■ **Description of the task**
Wherever the word "NAND" appears in a line of the data, that line should be copied.

Itemized modification records:
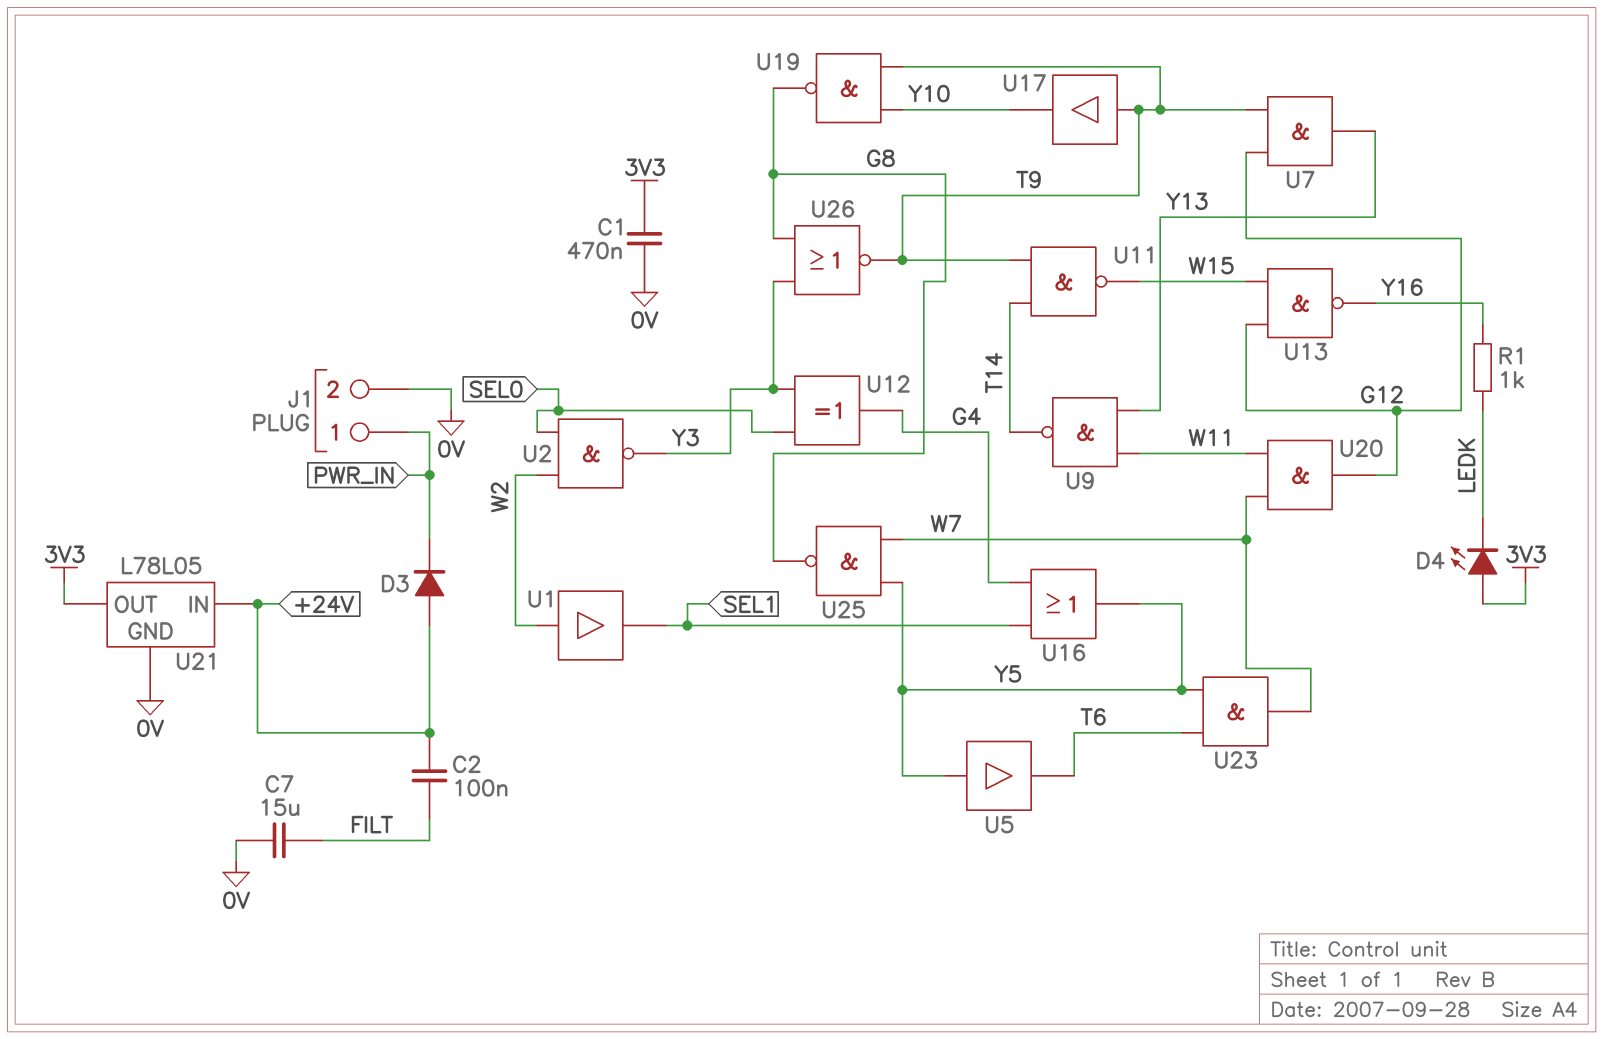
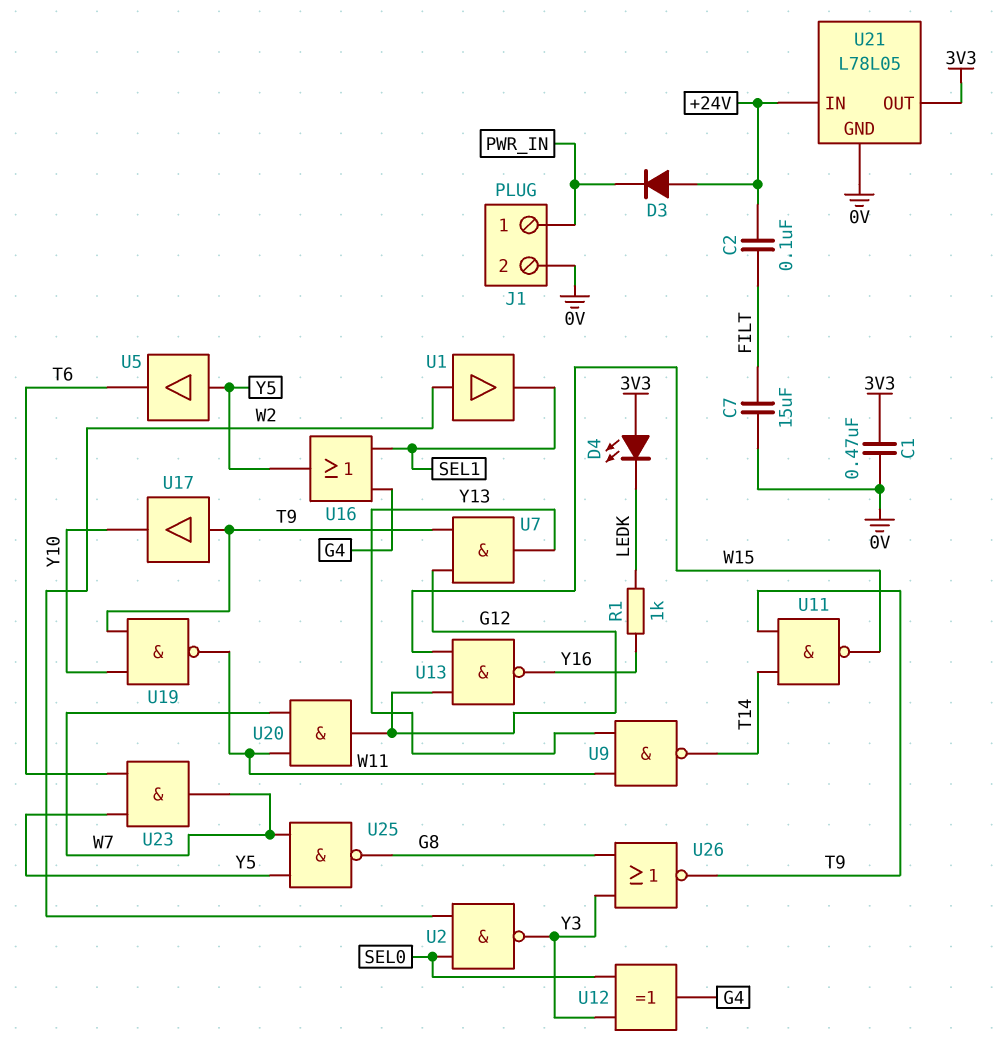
U19: NAND (in T9, in Y10, out G8) -> NAND (in T9, in Y10, out W11)

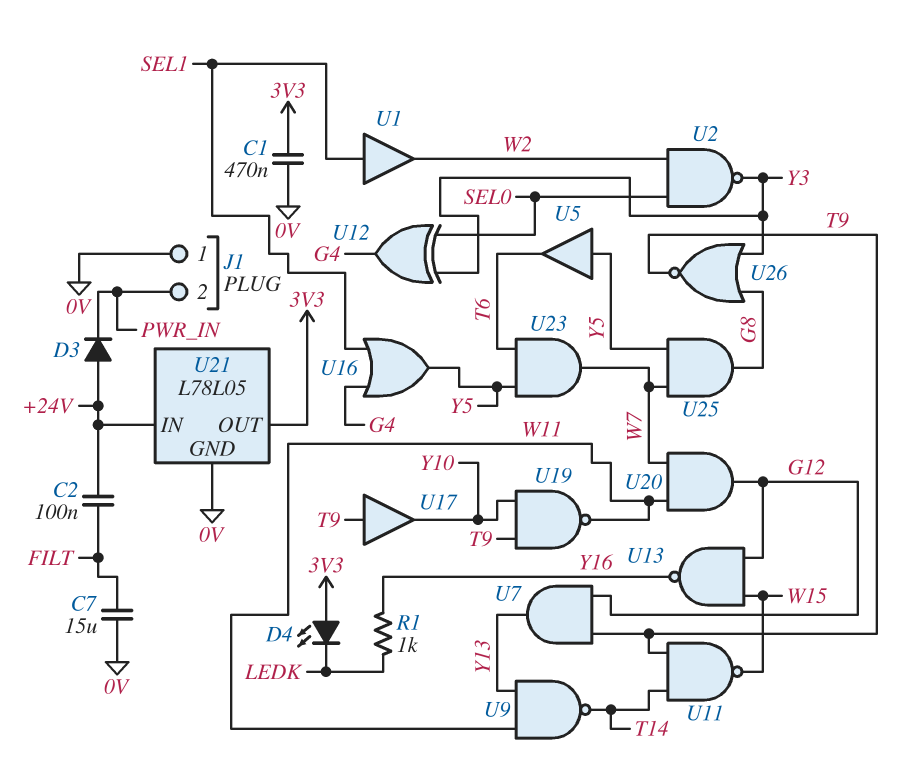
J1 pin 1: PWR_IN -> 0V
J1 pin 2: 0V -> PWR_IN
U1: buffer (in W2, out SEL1) -> buffer (in SEL1, out W2)
U25: NAND (in W7, in Y5, out G8) -> AND (in W7, in Y5, out G8)

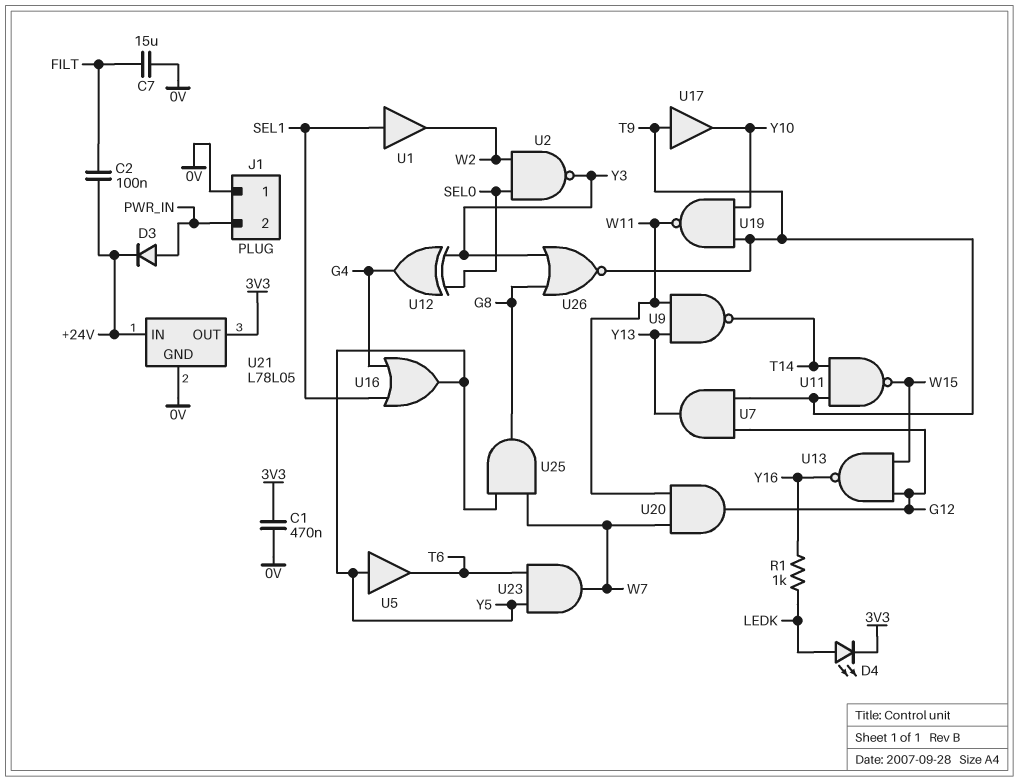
D3: diode (A +24V, K PWR_IN) -> diode (A PWR_IN, K +24V)
D4: LED (A 3V3, K LEDK) -> LED (A LEDK, K 3V3)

■ **Written reply**
U19: NAND (in T9, in Y10, out G8) -> NAND (in T9, in Y10, out W11)
U25: NAND (in W7, in Y5, out G8) -> AND (in W7, in Y5, out G8)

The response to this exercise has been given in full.